Of the lines in the data below, write out exactly those from the one holding "camera: 20 degrees left, 10 degrees down" through the one holding "(710, 437) = (1135, 577): pink clock -> none", both included.

AVAILABLE RECORDS below:

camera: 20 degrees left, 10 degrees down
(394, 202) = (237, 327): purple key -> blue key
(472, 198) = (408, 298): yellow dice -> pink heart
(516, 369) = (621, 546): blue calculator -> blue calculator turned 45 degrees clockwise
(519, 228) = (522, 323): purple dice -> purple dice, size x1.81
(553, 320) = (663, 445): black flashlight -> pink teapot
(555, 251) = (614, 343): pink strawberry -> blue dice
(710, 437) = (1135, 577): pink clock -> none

End of AVAILABLE RECORDS.
AVAILABLE RECORDS below:

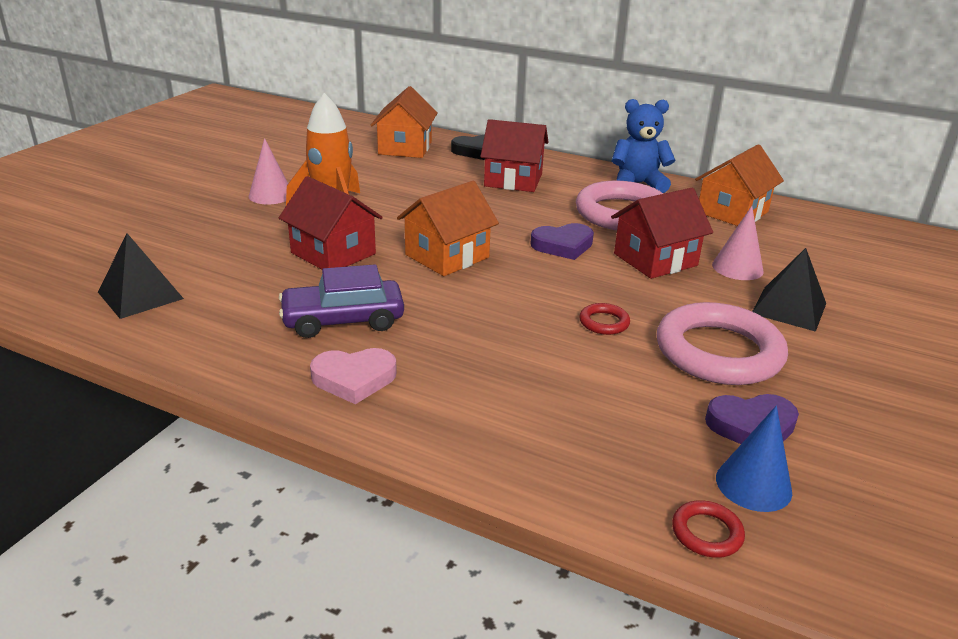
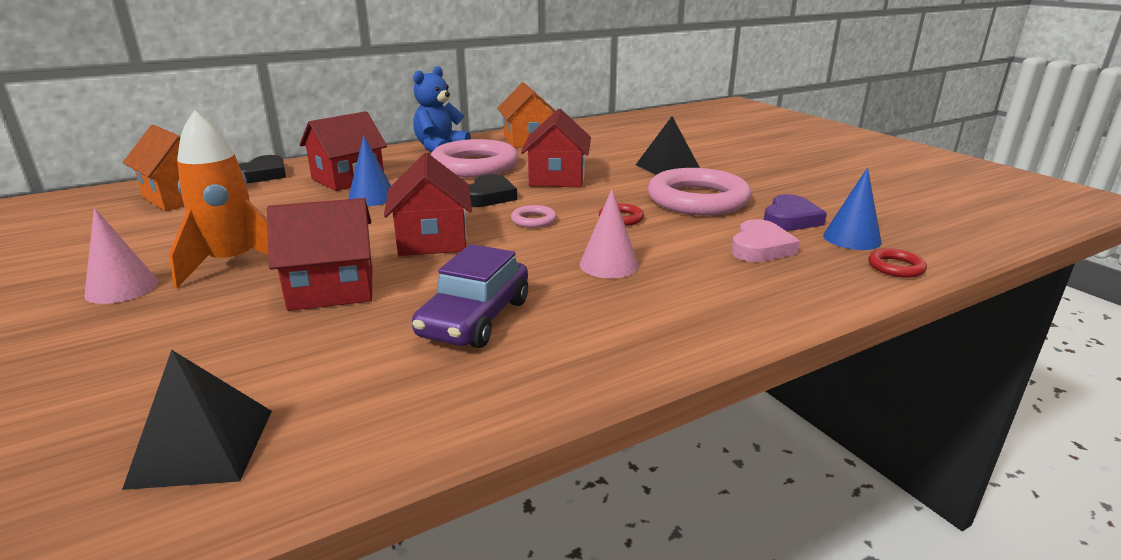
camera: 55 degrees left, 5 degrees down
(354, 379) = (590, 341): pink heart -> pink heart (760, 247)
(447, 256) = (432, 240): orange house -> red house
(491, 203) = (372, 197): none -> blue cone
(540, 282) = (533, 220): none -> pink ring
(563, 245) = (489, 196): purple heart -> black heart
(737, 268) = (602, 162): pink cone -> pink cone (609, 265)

End of AVAILABLE RECORDS.

YOUR RESPONSE →
camera: 20 degrees left, 10 degrees down
(394, 202) = (237, 327): purple key -> blue key
(472, 198) = (408, 298): yellow dice -> pink heart
(516, 369) = (621, 546): blue calculator -> blue calculator turned 45 degrees clockwise
(519, 228) = (522, 323): purple dice -> purple dice, size x1.81
(553, 320) = (663, 445): black flashlight -> pink teapot
(555, 251) = (614, 343): pink strawberry -> blue dice
(710, 437) = (1135, 577): pink clock -> none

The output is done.